* **YOUR TASK**
What lines in the records below mention "square"? List them all.

(Records excerpted from a collection)
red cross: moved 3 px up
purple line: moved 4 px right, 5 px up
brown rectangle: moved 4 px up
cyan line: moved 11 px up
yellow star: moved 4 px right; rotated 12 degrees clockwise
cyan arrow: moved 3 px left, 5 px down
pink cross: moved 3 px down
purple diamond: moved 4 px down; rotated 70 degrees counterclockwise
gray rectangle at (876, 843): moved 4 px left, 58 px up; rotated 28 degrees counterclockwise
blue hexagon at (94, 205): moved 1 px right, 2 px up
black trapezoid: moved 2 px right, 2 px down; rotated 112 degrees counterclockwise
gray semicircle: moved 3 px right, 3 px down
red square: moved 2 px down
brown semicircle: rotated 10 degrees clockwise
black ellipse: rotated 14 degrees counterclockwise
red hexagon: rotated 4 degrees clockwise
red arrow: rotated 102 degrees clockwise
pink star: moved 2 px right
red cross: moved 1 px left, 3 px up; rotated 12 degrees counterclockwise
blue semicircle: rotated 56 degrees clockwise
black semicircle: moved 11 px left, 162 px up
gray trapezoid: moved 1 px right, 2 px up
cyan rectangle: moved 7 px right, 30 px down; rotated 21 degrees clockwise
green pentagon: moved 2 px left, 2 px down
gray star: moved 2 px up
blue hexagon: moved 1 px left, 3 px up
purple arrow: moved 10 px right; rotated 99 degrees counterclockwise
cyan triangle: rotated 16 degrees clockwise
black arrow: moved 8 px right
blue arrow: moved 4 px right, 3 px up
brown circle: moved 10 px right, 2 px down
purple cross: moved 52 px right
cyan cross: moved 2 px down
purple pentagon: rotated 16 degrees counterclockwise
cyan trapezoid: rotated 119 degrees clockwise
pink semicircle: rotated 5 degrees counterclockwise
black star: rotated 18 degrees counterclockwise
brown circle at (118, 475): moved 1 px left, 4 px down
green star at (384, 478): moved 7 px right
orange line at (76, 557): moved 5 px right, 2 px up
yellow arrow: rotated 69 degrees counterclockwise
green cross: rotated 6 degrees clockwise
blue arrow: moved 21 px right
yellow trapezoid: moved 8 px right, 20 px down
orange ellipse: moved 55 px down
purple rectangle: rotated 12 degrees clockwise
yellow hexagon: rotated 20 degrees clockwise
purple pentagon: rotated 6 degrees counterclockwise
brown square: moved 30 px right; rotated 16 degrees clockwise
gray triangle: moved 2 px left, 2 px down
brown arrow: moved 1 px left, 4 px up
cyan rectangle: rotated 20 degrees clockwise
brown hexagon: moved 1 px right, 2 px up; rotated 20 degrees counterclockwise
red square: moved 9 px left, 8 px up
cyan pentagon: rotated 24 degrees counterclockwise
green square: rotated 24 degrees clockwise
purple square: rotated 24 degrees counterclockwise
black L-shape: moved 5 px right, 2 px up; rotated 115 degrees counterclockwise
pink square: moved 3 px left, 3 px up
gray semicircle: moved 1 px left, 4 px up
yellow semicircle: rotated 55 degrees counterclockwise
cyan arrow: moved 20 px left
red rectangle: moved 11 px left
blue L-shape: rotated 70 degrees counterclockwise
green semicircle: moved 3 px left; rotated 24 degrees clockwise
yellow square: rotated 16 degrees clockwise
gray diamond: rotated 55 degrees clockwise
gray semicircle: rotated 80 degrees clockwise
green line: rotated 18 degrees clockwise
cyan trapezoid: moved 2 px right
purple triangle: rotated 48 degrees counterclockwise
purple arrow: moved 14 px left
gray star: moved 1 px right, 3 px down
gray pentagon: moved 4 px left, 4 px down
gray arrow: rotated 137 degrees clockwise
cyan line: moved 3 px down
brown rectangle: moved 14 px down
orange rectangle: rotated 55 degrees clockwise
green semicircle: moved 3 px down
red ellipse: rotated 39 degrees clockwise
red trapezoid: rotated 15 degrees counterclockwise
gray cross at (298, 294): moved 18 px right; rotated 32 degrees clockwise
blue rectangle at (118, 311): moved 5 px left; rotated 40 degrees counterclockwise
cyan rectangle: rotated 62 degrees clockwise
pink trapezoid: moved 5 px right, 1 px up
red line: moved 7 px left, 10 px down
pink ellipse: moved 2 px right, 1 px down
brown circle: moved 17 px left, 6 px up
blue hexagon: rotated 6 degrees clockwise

* **ANSWER SECTION**
red square: moved 2 px down
brown square: moved 30 px right; rotated 16 degrees clockwise
red square: moved 9 px left, 8 px up
green square: rotated 24 degrees clockwise
purple square: rotated 24 degrees counterclockwise
pink square: moved 3 px left, 3 px up
yellow square: rotated 16 degrees clockwise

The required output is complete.